→ TASK INSTRUCTIONS
Restate exactly, and only, the lines spanning from the one with "Give the centreline" to the end of the records below.

Segment Start: RECORDS SHOWN

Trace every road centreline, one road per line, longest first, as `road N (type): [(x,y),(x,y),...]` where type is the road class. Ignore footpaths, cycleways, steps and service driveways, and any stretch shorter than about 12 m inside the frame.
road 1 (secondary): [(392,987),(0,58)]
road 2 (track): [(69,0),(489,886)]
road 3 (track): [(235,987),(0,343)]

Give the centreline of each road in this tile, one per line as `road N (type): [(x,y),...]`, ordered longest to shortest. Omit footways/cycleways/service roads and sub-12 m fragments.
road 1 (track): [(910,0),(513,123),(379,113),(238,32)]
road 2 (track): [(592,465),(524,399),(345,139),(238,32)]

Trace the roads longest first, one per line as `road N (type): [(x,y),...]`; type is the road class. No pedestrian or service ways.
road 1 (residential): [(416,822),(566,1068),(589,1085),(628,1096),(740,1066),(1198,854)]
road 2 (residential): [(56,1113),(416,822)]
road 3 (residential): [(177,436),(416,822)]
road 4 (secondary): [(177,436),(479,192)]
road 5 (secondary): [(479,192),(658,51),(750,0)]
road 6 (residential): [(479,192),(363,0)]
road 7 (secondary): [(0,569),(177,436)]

Segment End: RECORDS SHOWN

→ WRITTEN RESPONSE
Give the centreline of each road in this tile, one per line as `road N (type): [(x,y),...]`, ordered longest to shortest. Omit footways/cycleways/service roads and sub-12 m fragments.
road 1 (track): [(910,0),(513,123),(379,113),(238,32)]
road 2 (track): [(592,465),(524,399),(345,139),(238,32)]

Trace the roads longest first, one per line as `road N (type): [(x,y),...]`; type is the road class. No pedestrian or service ways.
road 1 (residential): [(416,822),(566,1068),(589,1085),(628,1096),(740,1066),(1198,854)]
road 2 (residential): [(56,1113),(416,822)]
road 3 (residential): [(177,436),(416,822)]
road 4 (secondary): [(177,436),(479,192)]
road 5 (secondary): [(479,192),(658,51),(750,0)]
road 6 (residential): [(479,192),(363,0)]
road 7 (secondary): [(0,569),(177,436)]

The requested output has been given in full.